> WHAT YOU WILL DO
Among the records, which lines include "window"? List them.
(EXERCISE INPUT begins)
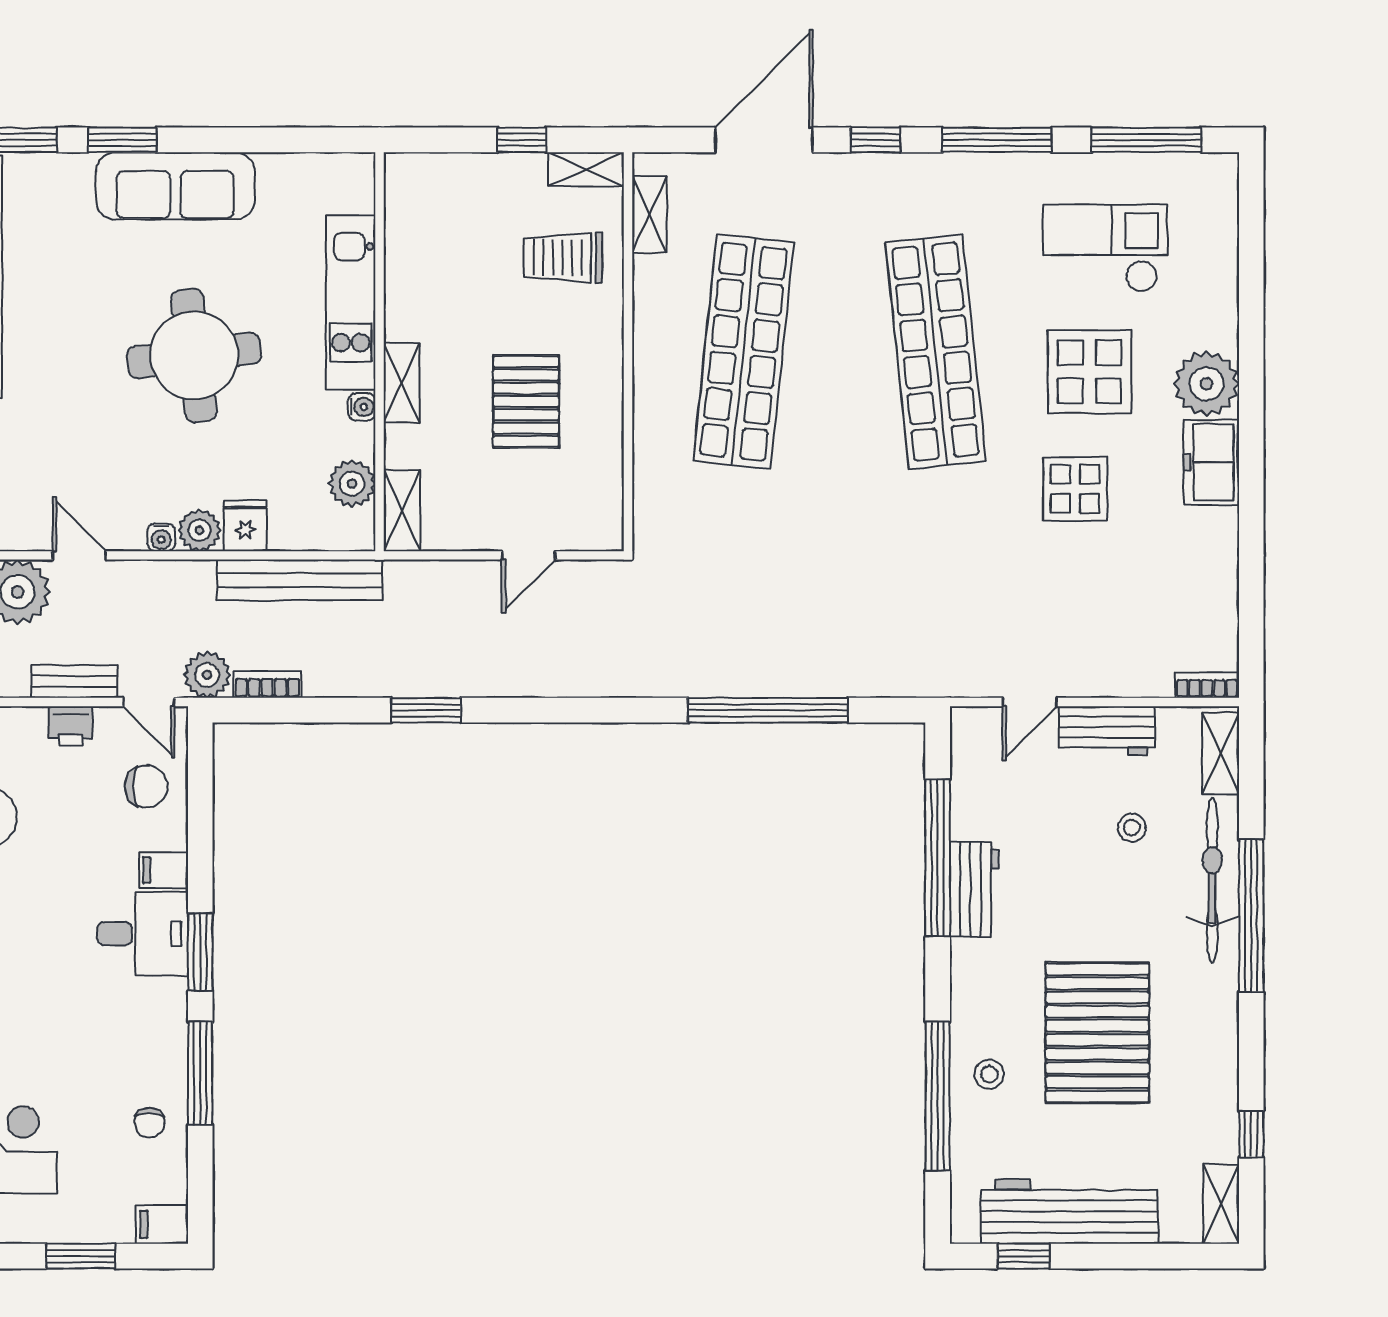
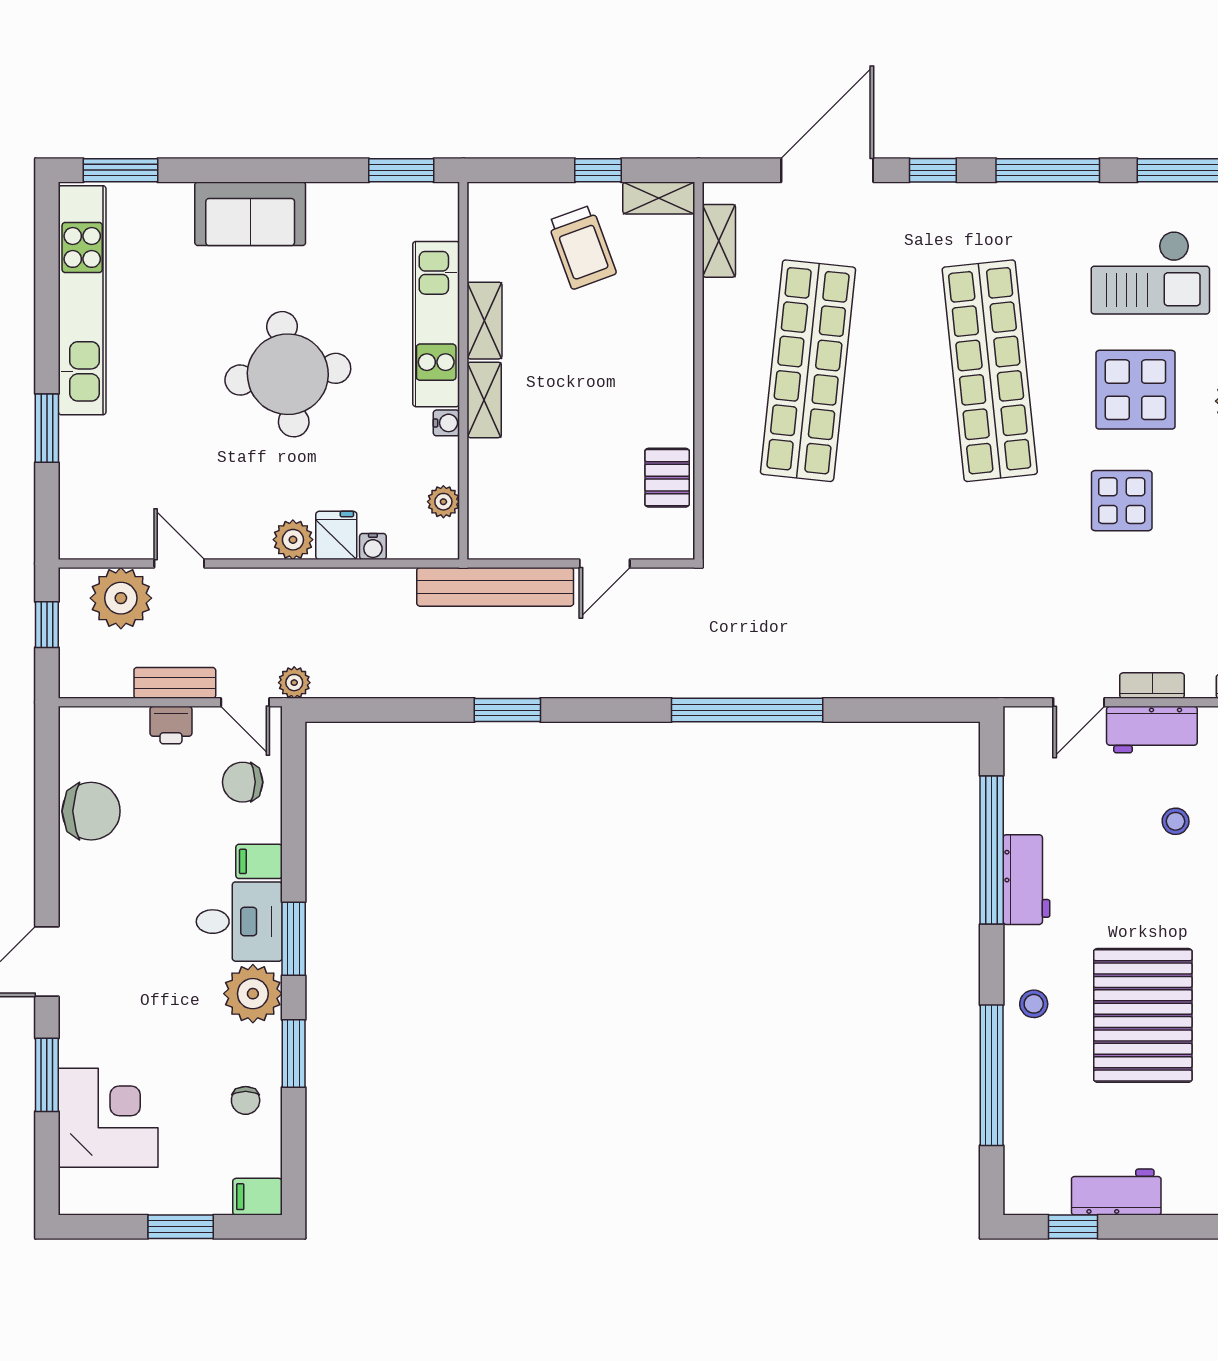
window: (122, 140) -> (401, 170), moved
sofa: (175, 186) -> (250, 214), width x0.73
checkout: (1105, 248) -> (1150, 273), turned 180
trolley: (563, 258) -> (582, 247), moved, turned -110
pallet: (526, 402) -> (667, 478), moved, width x0.67, depth x0.71
plant: (352, 484) -> (443, 502), width x0.73, depth x0.73
shelving: (402, 511) -> (485, 321), moved
water cooler: (161, 537) -> (373, 546), moved
bench: (300, 580) -> (495, 587), moved
plant: (207, 675) -> (294, 683), width x0.73, depth x0.73
bookcase: (267, 684) -> (1152, 686), moved
window: (768, 710) -> (747, 710), moved
chair: (146, 786) -> (243, 782), turned 180
plant: (157, 1010) -> (253, 994), added
window: (200, 1073) -> (294, 1054), width x0.69
stool: (989, 1074) -> (1034, 1004), moved
workbench: (1069, 1212) -> (1116, 1192), width x0.53, depth x0.76

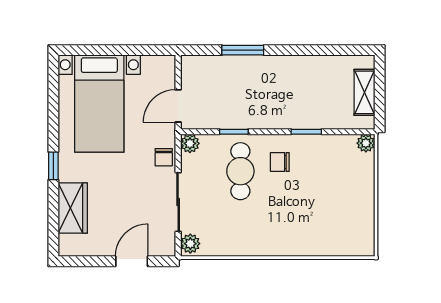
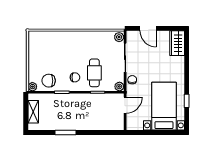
window: (243, 50) -> (65, 133), moved
chair: (333, 155) -> (49, 81), added
window: (53, 166) -> (187, 101), moved
wardrobe: (73, 208) -> (177, 43), moved
door: (132, 261) -> (148, 28), hinge flipped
(EXERCISE INPUT ends)
> THE ANSWER
window: (122, 140) -> (401, 170), moved
window: (768, 710) -> (747, 710), moved
window: (200, 1073) -> (294, 1054), width x0.69
window: (243, 50) -> (65, 133), moved
window: (53, 166) -> (187, 101), moved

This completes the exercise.